> [Instructions for the task]: All entries given below are to be returned word for word.

◇ ◇ ◇ ◇

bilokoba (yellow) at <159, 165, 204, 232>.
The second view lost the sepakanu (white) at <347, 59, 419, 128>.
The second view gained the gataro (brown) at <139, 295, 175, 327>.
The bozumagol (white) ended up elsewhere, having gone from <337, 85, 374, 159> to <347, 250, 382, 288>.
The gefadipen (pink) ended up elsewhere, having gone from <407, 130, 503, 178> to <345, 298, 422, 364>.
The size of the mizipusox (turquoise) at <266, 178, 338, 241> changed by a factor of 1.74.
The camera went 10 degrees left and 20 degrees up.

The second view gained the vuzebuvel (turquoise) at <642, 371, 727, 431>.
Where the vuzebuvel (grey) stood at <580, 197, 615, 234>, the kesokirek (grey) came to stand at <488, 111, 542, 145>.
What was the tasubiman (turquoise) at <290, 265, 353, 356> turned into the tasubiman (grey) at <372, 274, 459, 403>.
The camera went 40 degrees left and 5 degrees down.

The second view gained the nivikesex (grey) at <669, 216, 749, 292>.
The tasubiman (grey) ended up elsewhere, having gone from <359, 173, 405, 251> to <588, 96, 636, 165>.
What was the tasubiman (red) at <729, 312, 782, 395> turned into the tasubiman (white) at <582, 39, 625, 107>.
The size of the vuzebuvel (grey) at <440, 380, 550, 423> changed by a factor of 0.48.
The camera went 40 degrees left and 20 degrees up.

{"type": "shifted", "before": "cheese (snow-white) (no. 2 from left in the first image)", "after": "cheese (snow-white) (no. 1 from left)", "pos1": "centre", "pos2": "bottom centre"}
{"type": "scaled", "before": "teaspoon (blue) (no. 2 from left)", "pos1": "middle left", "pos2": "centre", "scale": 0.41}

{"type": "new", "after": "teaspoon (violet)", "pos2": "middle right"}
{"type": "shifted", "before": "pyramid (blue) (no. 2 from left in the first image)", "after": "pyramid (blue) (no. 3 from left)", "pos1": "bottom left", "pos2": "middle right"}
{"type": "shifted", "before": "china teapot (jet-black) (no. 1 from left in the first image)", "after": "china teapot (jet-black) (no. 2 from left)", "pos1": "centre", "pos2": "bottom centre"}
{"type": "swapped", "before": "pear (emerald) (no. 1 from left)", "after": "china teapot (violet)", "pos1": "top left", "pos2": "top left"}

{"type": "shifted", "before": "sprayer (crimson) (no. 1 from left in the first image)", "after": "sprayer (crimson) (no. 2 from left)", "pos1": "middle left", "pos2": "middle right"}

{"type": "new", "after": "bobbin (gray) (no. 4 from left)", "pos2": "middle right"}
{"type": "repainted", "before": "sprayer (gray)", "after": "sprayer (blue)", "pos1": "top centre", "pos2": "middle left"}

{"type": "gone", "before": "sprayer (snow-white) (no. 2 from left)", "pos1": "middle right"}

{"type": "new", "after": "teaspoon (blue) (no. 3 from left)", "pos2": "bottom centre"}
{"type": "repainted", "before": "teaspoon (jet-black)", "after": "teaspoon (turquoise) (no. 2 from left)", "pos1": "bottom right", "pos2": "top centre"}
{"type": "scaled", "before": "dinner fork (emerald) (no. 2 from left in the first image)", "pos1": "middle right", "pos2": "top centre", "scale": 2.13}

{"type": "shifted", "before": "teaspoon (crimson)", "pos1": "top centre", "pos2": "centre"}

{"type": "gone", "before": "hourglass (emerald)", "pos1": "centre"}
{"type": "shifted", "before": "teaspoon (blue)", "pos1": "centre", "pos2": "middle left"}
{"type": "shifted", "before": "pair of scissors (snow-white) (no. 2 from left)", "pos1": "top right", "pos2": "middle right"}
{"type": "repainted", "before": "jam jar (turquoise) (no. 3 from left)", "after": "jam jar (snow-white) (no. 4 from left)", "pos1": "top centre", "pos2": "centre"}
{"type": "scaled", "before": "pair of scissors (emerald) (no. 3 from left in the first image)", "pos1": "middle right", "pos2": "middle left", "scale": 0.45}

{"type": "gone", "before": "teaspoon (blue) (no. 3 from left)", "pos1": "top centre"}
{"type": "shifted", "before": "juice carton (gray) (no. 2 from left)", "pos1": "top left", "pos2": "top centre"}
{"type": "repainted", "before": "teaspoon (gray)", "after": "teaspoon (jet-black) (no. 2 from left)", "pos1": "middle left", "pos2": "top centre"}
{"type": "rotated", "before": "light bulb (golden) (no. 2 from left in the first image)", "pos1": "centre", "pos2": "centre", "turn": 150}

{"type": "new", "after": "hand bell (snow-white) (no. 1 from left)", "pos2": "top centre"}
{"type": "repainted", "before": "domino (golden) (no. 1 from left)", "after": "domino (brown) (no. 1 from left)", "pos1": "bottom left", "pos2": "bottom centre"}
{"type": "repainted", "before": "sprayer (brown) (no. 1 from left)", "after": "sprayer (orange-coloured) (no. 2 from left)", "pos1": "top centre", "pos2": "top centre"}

◇ ◇ ◇ ◇

> [Response box]:
bilokoba (yellow) at <159, 165, 204, 232>.
The second view lost the sepakanu (white) at <347, 59, 419, 128>.
The second view gained the gataro (brown) at <139, 295, 175, 327>.
The bozumagol (white) ended up elsewhere, having gone from <337, 85, 374, 159> to <347, 250, 382, 288>.
The gefadipen (pink) ended up elsewhere, having gone from <407, 130, 503, 178> to <345, 298, 422, 364>.
The size of the mizipusox (turquoise) at <266, 178, 338, 241> changed by a factor of 1.74.
The camera went 10 degrees left and 20 degrees up.

The second view gained the vuzebuvel (turquoise) at <642, 371, 727, 431>.
Where the vuzebuvel (grey) stood at <580, 197, 615, 234>, the kesokirek (grey) came to stand at <488, 111, 542, 145>.
What was the tasubiman (turquoise) at <290, 265, 353, 356> turned into the tasubiman (grey) at <372, 274, 459, 403>.
The camera went 40 degrees left and 5 degrees down.

The second view gained the nivikesex (grey) at <669, 216, 749, 292>.
The tasubiman (grey) ended up elsewhere, having gone from <359, 173, 405, 251> to <588, 96, 636, 165>.
What was the tasubiman (red) at <729, 312, 782, 395> turned into the tasubiman (white) at <582, 39, 625, 107>.
The size of the vuzebuvel (grey) at <440, 380, 550, 423> changed by a factor of 0.48.
The camera went 40 degrees left and 20 degrees up.

{"type": "shifted", "before": "cheese (snow-white) (no. 2 from left in the first image)", "after": "cheese (snow-white) (no. 1 from left)", "pos1": "centre", "pos2": "bottom centre"}
{"type": "scaled", "before": "teaspoon (blue) (no. 2 from left)", "pos1": "middle left", "pos2": "centre", "scale": 0.41}

{"type": "new", "after": "teaspoon (violet)", "pos2": "middle right"}
{"type": "shifted", "before": "pyramid (blue) (no. 2 from left in the first image)", "after": "pyramid (blue) (no. 3 from left)", "pos1": "bottom left", "pos2": "middle right"}
{"type": "shifted", "before": "china teapot (jet-black) (no. 1 from left in the first image)", "after": "china teapot (jet-black) (no. 2 from left)", "pos1": "centre", "pos2": "bottom centre"}
{"type": "swapped", "before": "pear (emerald) (no. 1 from left)", "after": "china teapot (violet)", "pos1": "top left", "pos2": "top left"}

{"type": "shifted", "before": "sprayer (crimson) (no. 1 from left in the first image)", "after": "sprayer (crimson) (no. 2 from left)", "pos1": "middle left", "pos2": "middle right"}

{"type": "new", "after": "bobbin (gray) (no. 4 from left)", "pos2": "middle right"}
{"type": "repainted", "before": "sprayer (gray)", "after": "sprayer (blue)", "pos1": "top centre", "pos2": "middle left"}

{"type": "gone", "before": "sprayer (snow-white) (no. 2 from left)", "pos1": "middle right"}

{"type": "new", "after": "teaspoon (blue) (no. 3 from left)", "pos2": "bottom centre"}
{"type": "repainted", "before": "teaspoon (jet-black)", "after": "teaspoon (turquoise) (no. 2 from left)", "pos1": "bottom right", "pos2": "top centre"}
{"type": "scaled", "before": "dinner fork (emerald) (no. 2 from left in the first image)", "pos1": "middle right", "pos2": "top centre", "scale": 2.13}

{"type": "shifted", "before": "teaspoon (crimson)", "pos1": "top centre", "pos2": "centre"}

{"type": "gone", "before": "hourglass (emerald)", "pos1": "centre"}
{"type": "shifted", "before": "teaspoon (blue)", "pos1": "centre", "pos2": "middle left"}
{"type": "shifted", "before": "pair of scissors (snow-white) (no. 2 from left)", "pos1": "top right", "pos2": "middle right"}
{"type": "repainted", "before": "jam jar (turquoise) (no. 3 from left)", "after": "jam jar (snow-white) (no. 4 from left)", "pos1": "top centre", "pos2": "centre"}
{"type": "scaled", "before": "pair of scissors (emerald) (no. 3 from left in the first image)", "pos1": "middle right", "pos2": "middle left", "scale": 0.45}

{"type": "gone", "before": "teaspoon (blue) (no. 3 from left)", "pos1": "top centre"}
{"type": "shifted", "before": "juice carton (gray) (no. 2 from left)", "pos1": "top left", "pos2": "top centre"}
{"type": "repainted", "before": "teaspoon (gray)", "after": "teaspoon (jet-black) (no. 2 from left)", "pos1": "middle left", "pos2": "top centre"}
{"type": "rotated", "before": "light bulb (golden) (no. 2 from left in the first image)", "pos1": "centre", "pos2": "centre", "turn": 150}

{"type": "new", "after": "hand bell (snow-white) (no. 1 from left)", "pos2": "top centre"}
{"type": "repainted", "before": "domino (golden) (no. 1 from left)", "after": "domino (brown) (no. 1 from left)", "pos1": "bottom left", "pos2": "bottom centre"}
{"type": "repainted", "before": "sprayer (brown) (no. 1 from left)", "after": "sprayer (orange-coloured) (no. 2 from left)", "pos1": "top centre", "pos2": "top centre"}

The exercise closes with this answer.